* _GIVEN ENTRIES_
※
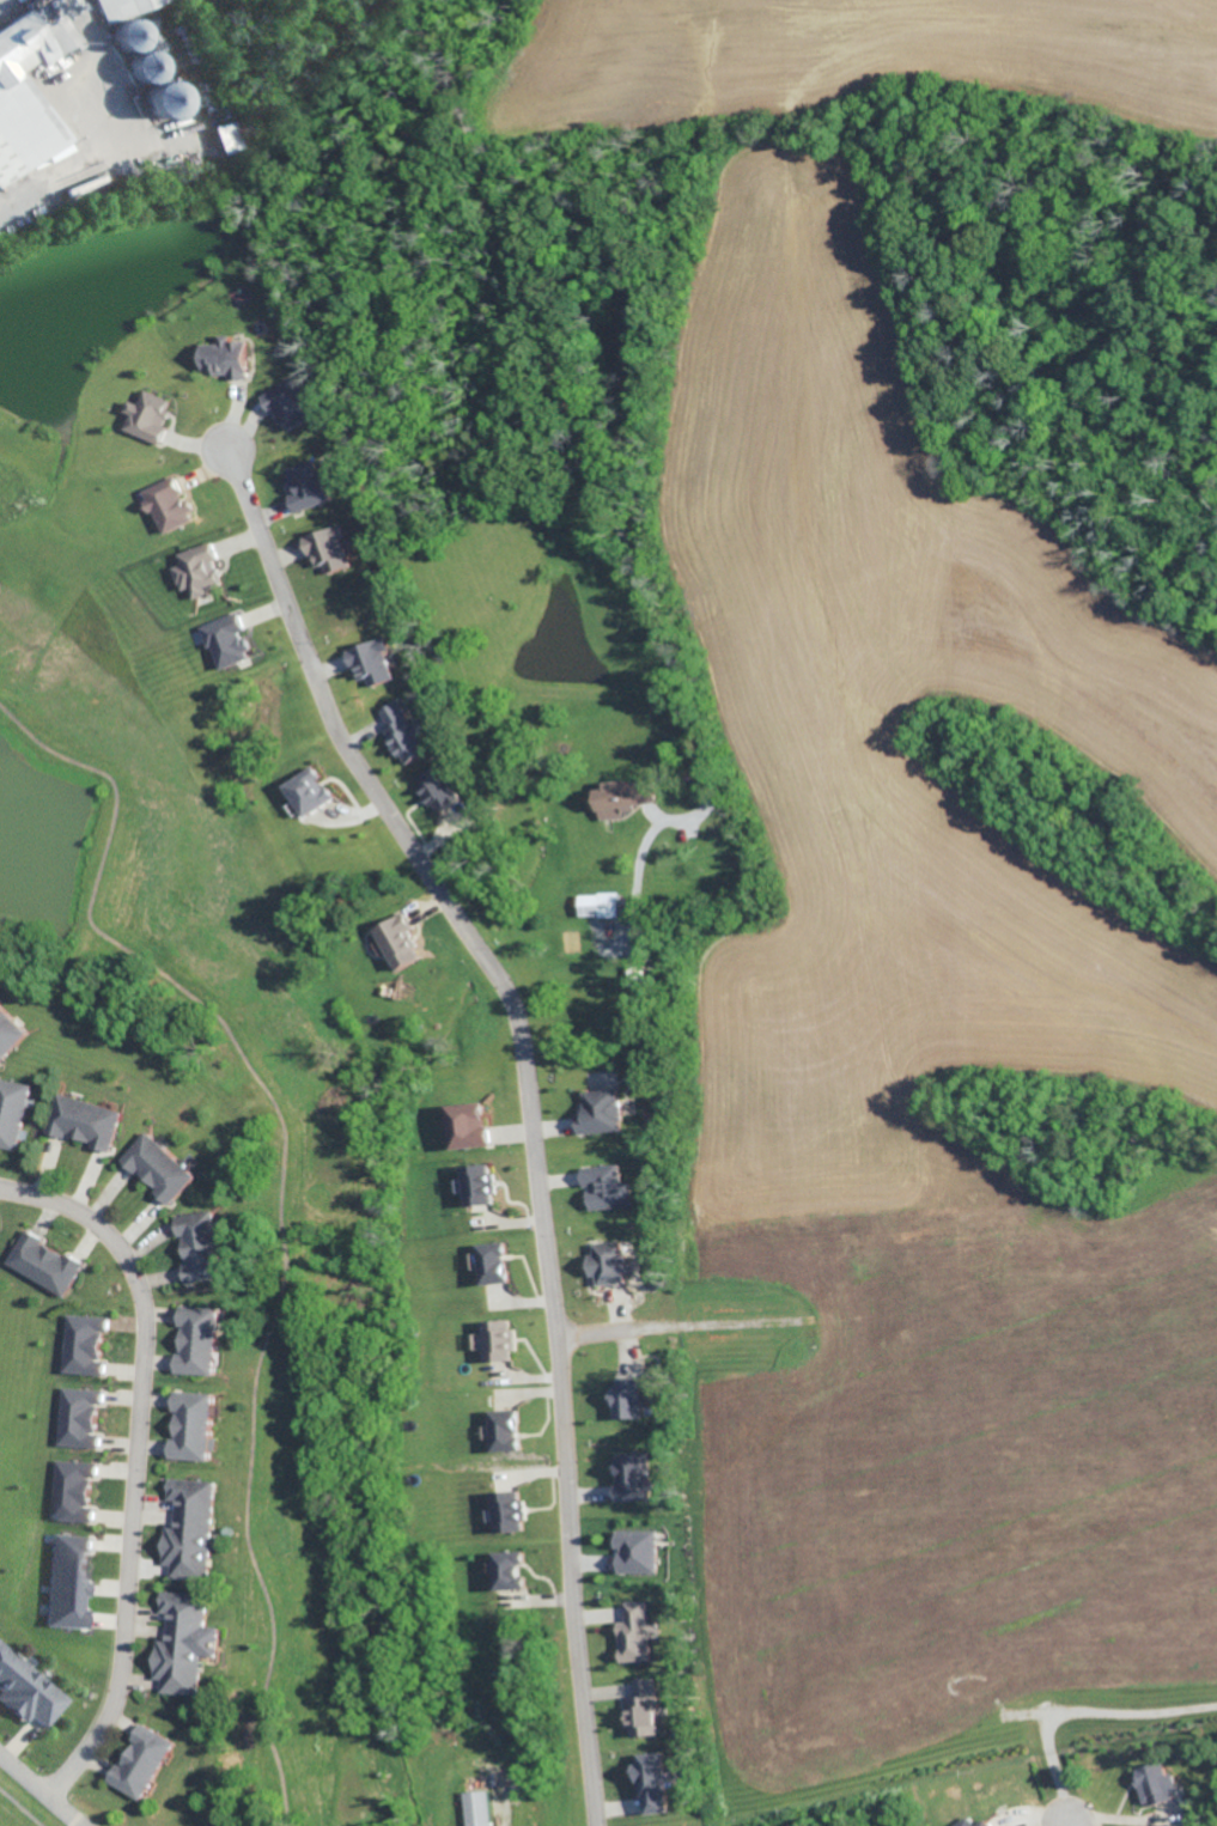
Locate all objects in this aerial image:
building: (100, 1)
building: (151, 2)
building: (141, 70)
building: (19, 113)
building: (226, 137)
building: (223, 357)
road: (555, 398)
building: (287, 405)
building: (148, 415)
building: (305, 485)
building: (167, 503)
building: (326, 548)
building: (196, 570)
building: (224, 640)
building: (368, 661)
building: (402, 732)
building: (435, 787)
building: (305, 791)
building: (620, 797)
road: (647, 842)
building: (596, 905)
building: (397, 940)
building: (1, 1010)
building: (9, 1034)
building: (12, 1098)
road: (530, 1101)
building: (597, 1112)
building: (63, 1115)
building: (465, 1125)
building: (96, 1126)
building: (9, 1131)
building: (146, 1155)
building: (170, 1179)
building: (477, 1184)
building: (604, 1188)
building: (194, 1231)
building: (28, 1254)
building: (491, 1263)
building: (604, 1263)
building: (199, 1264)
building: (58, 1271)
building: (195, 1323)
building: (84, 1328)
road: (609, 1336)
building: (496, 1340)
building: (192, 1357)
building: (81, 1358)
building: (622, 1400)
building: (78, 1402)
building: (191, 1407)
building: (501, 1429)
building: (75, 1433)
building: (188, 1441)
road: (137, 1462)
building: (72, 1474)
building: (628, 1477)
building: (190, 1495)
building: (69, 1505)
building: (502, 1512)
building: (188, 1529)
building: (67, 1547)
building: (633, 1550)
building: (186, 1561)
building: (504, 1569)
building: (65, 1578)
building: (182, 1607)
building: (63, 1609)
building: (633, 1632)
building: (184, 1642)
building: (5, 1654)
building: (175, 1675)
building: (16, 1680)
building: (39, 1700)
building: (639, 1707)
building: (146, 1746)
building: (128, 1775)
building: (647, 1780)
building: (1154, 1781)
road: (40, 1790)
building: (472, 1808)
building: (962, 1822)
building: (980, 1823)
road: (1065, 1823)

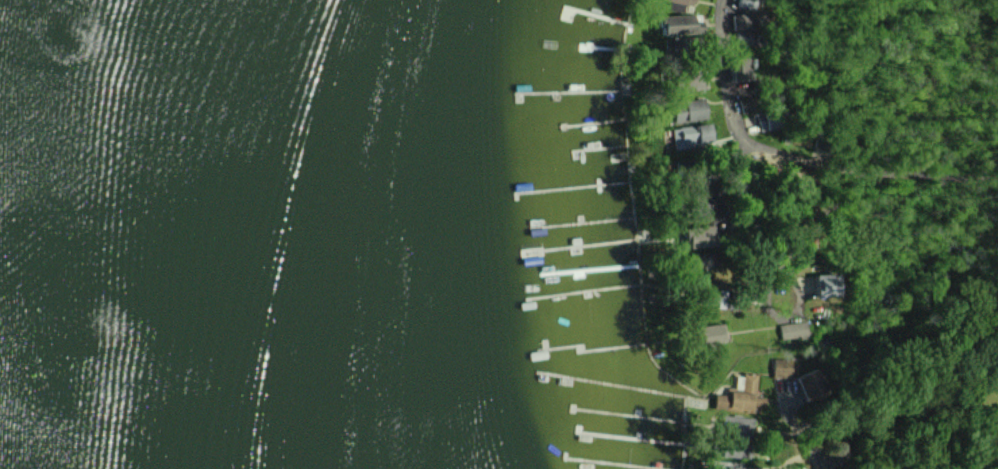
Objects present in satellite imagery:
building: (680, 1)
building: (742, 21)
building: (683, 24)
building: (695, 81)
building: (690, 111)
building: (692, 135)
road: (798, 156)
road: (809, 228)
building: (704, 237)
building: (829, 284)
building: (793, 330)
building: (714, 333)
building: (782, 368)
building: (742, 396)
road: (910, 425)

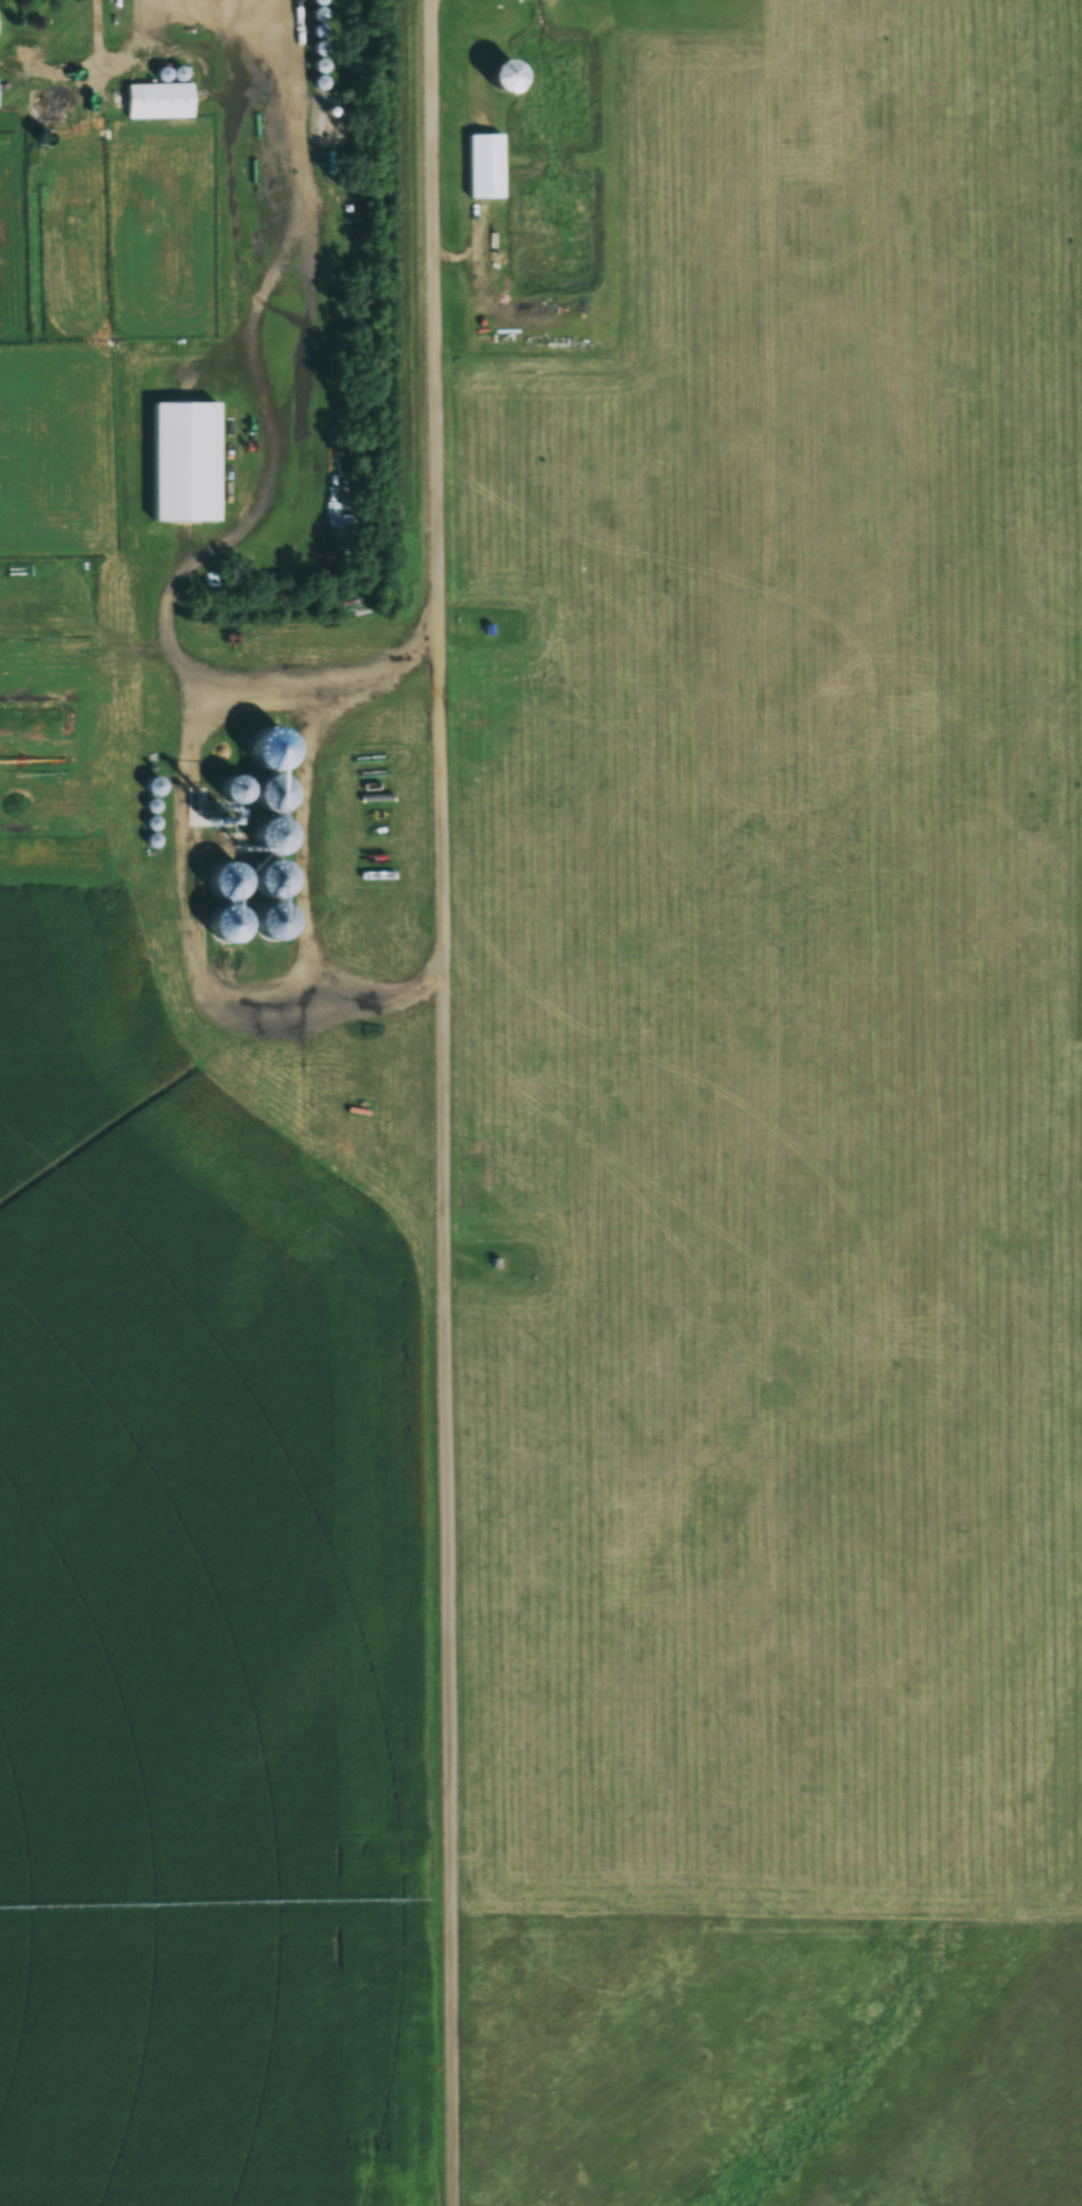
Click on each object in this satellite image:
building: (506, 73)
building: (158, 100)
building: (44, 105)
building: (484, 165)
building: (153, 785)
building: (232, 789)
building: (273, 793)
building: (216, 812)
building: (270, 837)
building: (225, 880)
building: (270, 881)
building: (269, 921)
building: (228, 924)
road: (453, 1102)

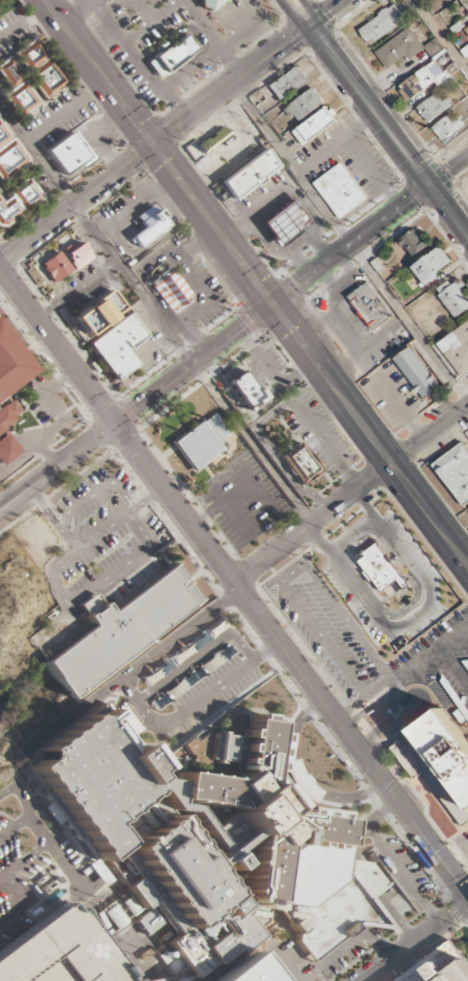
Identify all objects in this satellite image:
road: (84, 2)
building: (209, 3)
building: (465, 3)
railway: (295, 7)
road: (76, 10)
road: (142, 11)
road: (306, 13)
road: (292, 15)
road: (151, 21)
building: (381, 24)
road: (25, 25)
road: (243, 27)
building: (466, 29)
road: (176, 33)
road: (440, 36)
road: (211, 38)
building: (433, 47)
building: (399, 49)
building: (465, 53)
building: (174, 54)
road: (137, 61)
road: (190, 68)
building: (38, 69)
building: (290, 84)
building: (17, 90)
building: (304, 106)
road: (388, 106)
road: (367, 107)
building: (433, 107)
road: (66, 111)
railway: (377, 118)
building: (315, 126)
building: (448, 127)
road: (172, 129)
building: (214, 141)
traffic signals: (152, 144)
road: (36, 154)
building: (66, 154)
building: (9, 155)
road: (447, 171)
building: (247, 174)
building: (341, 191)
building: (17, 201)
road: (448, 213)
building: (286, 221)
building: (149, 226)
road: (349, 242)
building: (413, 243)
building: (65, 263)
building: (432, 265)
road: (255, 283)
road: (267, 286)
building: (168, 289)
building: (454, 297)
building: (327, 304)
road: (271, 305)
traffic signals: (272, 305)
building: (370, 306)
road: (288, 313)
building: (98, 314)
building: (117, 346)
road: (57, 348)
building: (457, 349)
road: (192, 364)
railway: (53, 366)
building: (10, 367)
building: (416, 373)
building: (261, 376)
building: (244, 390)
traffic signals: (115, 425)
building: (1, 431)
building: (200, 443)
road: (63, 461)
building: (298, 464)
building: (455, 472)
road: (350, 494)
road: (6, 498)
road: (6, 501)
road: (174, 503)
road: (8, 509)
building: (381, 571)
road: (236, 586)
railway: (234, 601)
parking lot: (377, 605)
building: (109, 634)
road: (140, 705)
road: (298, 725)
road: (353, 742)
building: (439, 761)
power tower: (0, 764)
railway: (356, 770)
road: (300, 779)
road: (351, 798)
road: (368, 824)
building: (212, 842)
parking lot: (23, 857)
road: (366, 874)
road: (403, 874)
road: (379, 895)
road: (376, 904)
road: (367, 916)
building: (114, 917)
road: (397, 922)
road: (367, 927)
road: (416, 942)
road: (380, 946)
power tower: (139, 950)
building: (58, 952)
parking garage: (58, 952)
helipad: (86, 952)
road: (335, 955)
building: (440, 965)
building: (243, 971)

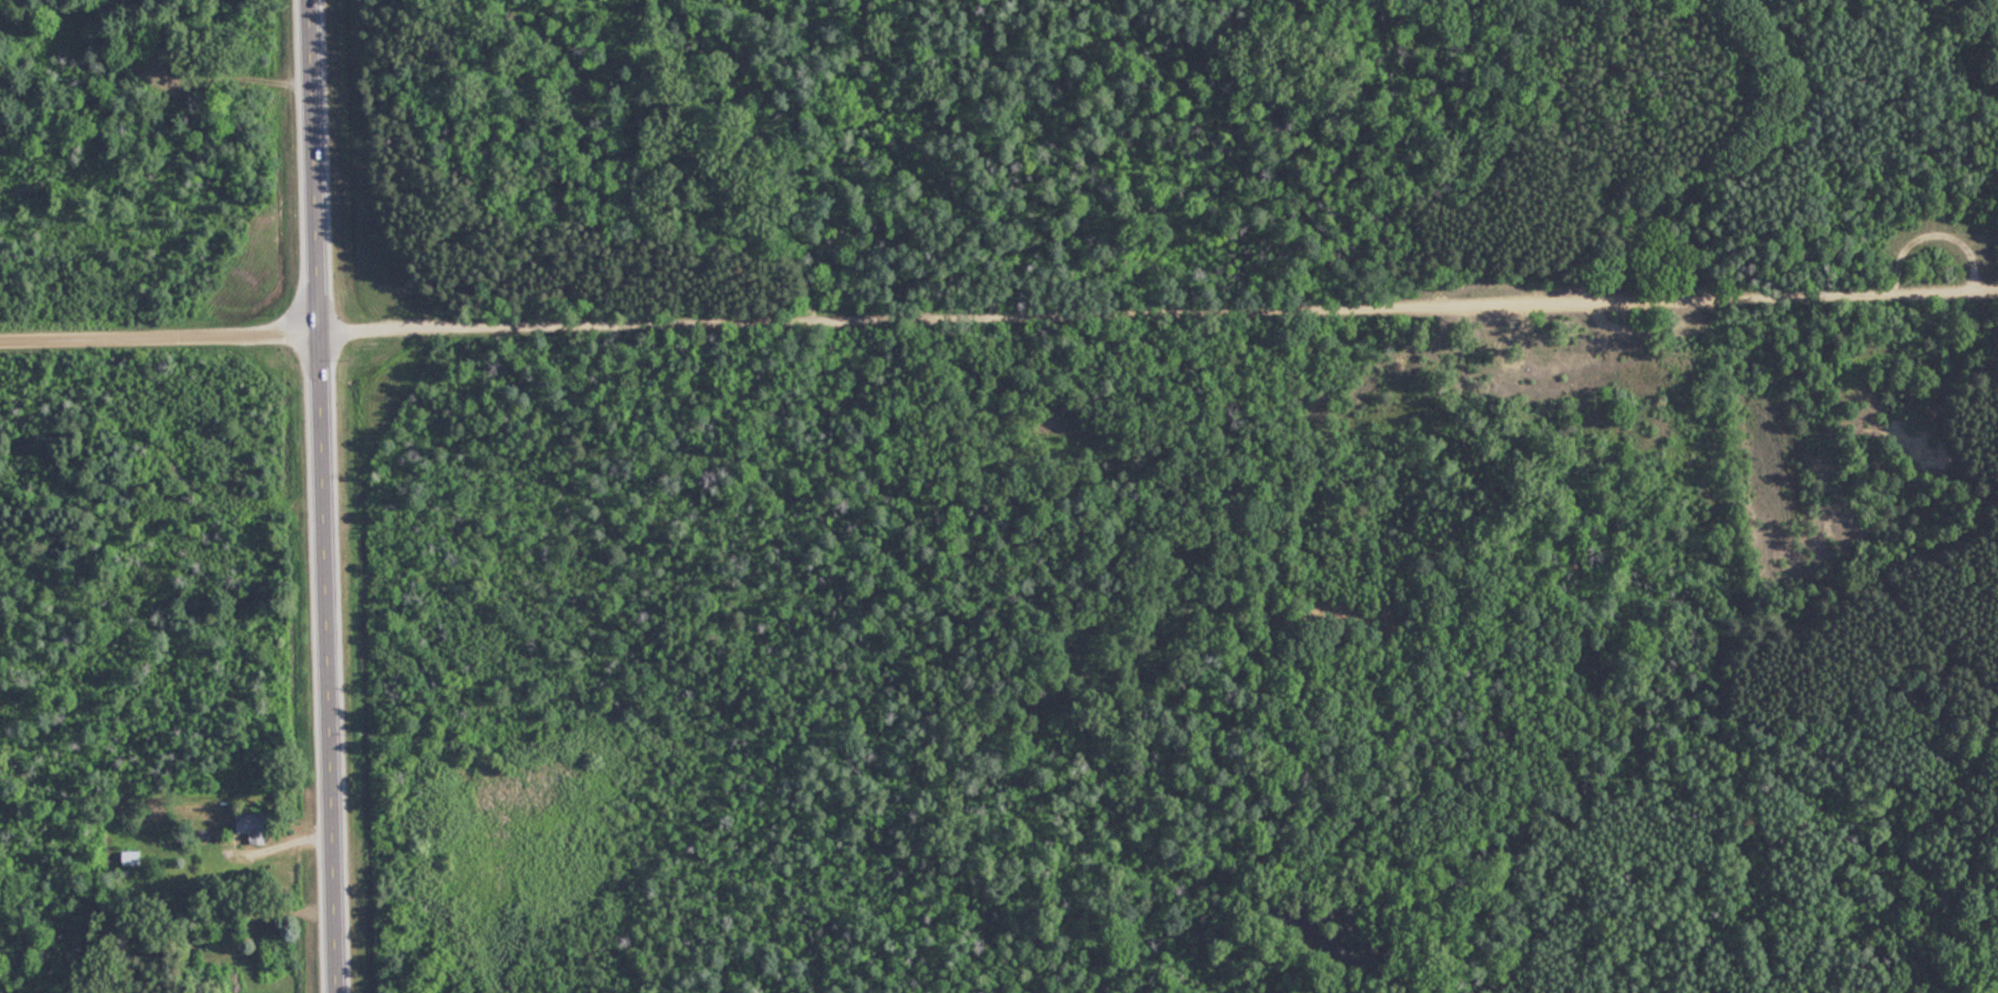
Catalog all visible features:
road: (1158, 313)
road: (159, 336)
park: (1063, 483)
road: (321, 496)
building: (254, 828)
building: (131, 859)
※
Count the lines of the records that include the word "tower", please, and report the number alone.

* _RESPONSE TO THE EXERCISE_
2